Object state comparisons:
_ _ _ _ _
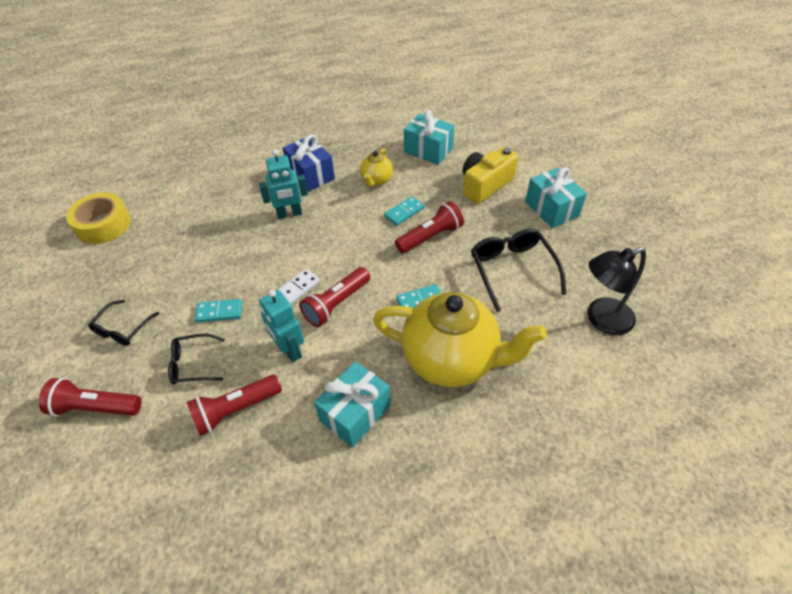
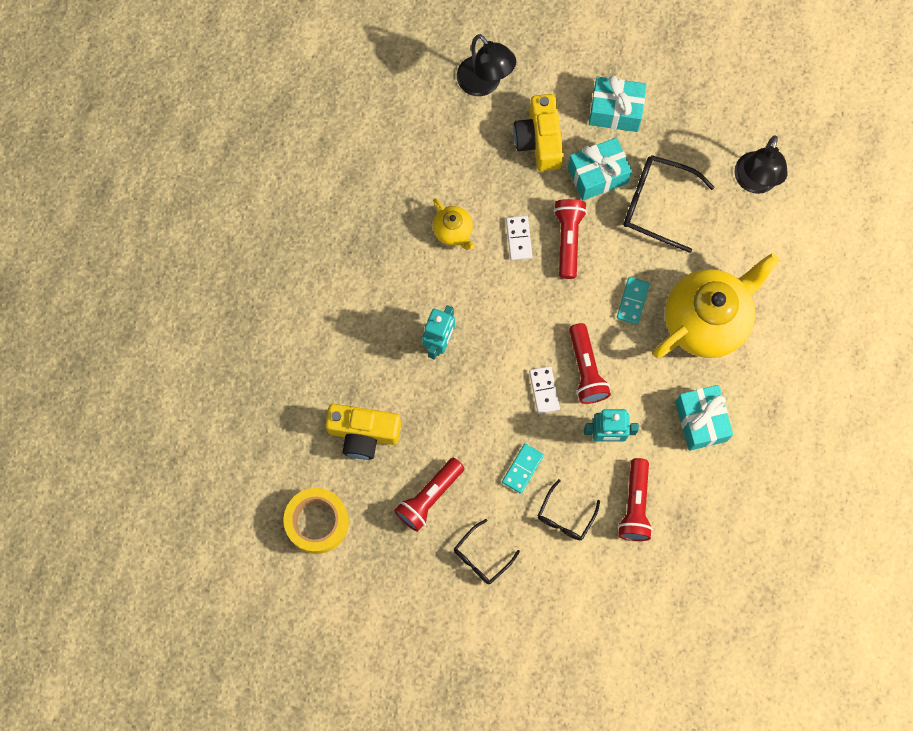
camera: 55 degrees left, 25 degrees up
(95, 407) = (555, 609): red flashlight -> red flashlight (429, 497)
(123, 328) = (482, 556): black glasses -> black glasses turned 75 degrees clockwise
(189, 213) = (363, 433): none -> yellow camera
(311, 175) = (394, 287): blue gift -> none
(404, 212) = (518, 238): turquoise domino -> white domino
(428, 150) = (446, 150): turquoise gift -> turquoise gift (597, 175)
(491, 143) = (484, 84): none -> black lamp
_ _ _ _ _
Work item:
When you transcribe the lines above, keep every word exact but leave the pictures behind.

Solution to the problem:
camera: 55 degrees left, 25 degrees up
(95, 407) = (555, 609): red flashlight -> red flashlight (429, 497)
(123, 328) = (482, 556): black glasses -> black glasses turned 75 degrees clockwise
(189, 213) = (363, 433): none -> yellow camera
(311, 175) = (394, 287): blue gift -> none
(404, 212) = (518, 238): turquoise domino -> white domino
(428, 150) = (446, 150): turquoise gift -> turquoise gift (597, 175)
(491, 143) = (484, 84): none -> black lamp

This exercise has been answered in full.